##### THE DATA
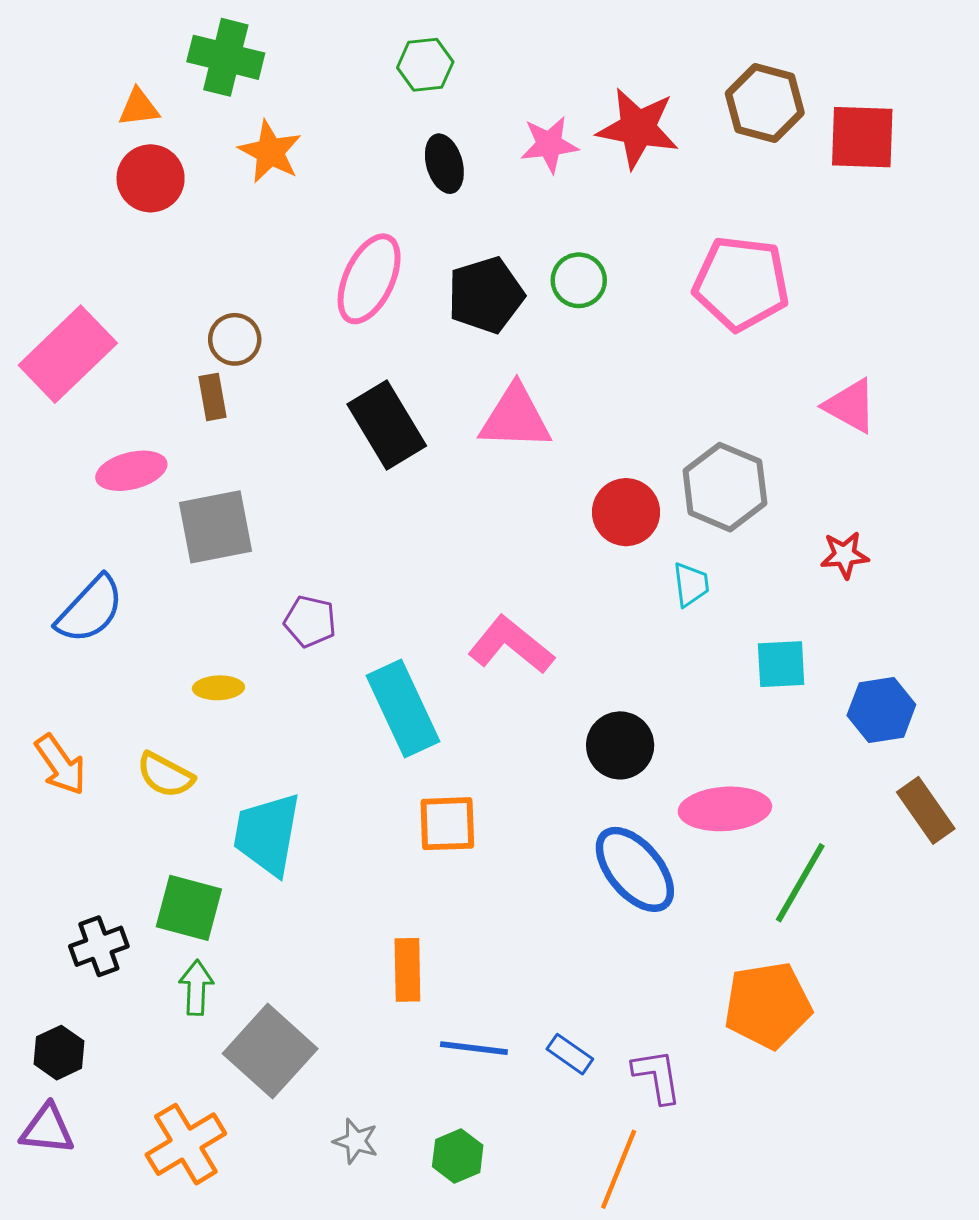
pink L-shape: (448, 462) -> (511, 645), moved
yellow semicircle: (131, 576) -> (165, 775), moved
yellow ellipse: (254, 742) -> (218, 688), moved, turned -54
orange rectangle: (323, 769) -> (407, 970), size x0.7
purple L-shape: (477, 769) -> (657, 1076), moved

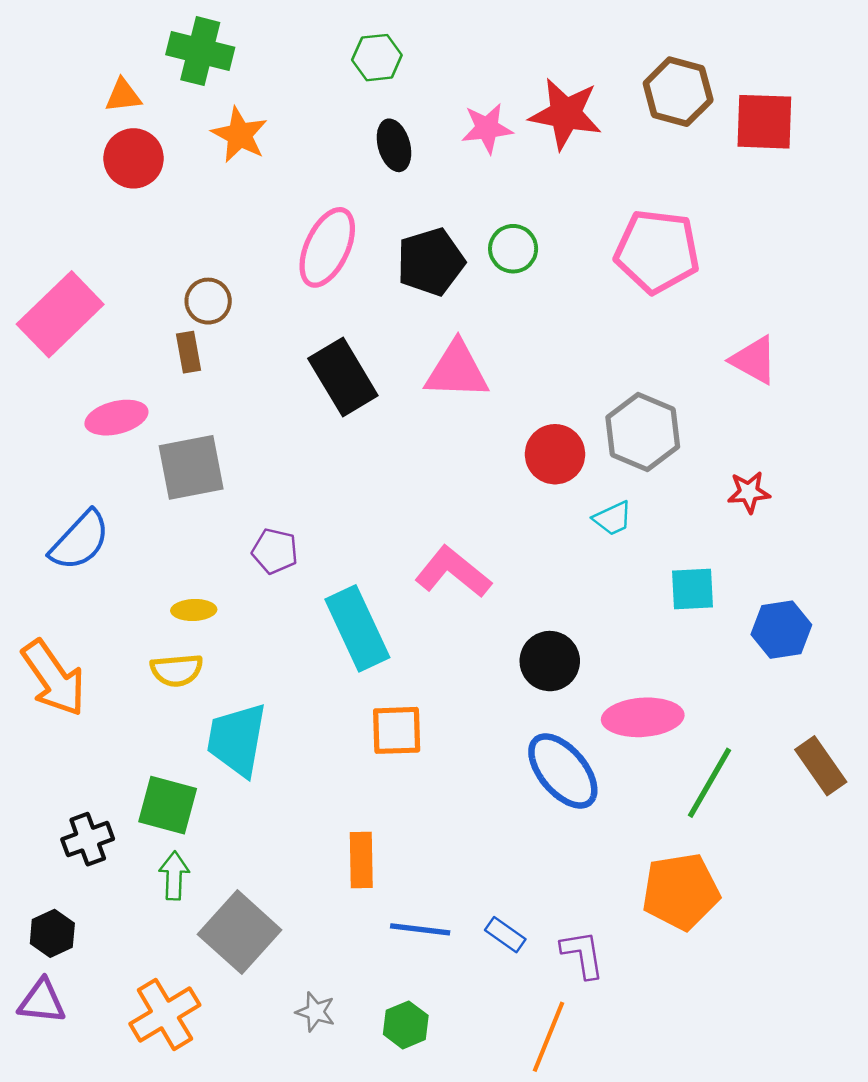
cyan trapezoid: (691, 584) -> (613, 518), turned 72
orange arrow: (60, 765) -> (54, 678), size x1.4
yellow semicircle: (165, 775) -> (177, 670), moved, turned -33
brown rectangle: (926, 810) -> (821, 766), moved

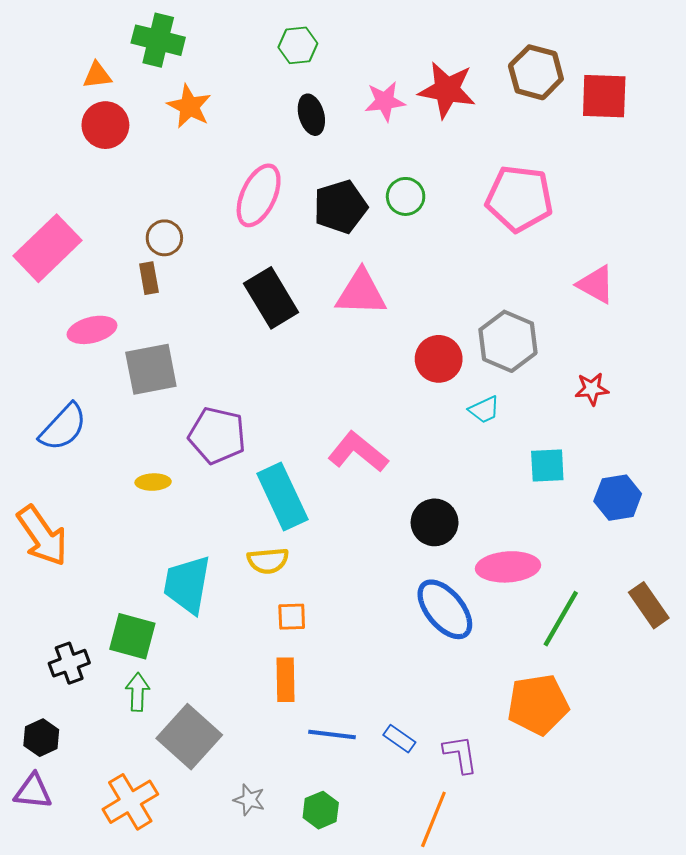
purple pentagon: (275, 551) -> (217, 435), size x1.6
yellow semicircle: (177, 670) -> (268, 561), moved
orange square: (397, 730) -> (292, 617), moved, size x0.7

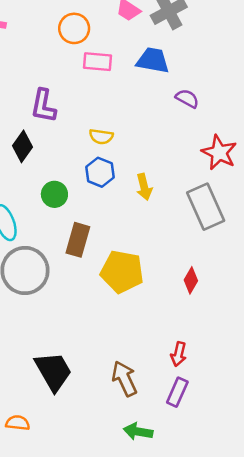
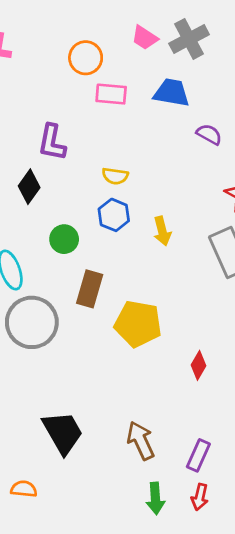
red diamond: (191, 280) -> (198, 365), moved
red arrow: (179, 354) -> (200, 497), moved
green arrow: (138, 431) -> (155, 498), turned -104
##########
• [YOUR OBJECTIVE]: Transcribe every line from the one containing "brown rectangle: (926, 810)" to the end of the listing, exactly and exclusively. Do not carry any picture over.

• [ANSWER SECTION]:
brown rectangle: (926, 810) -> (821, 766), moved

purple pentagon: (275, 551) -> (217, 435), size x1.6
yellow semicircle: (177, 670) -> (268, 561), moved
orange square: (397, 730) -> (292, 617), moved, size x0.7

red diamond: (191, 280) -> (198, 365), moved
red arrow: (179, 354) -> (200, 497), moved
green arrow: (138, 431) -> (155, 498), turned -104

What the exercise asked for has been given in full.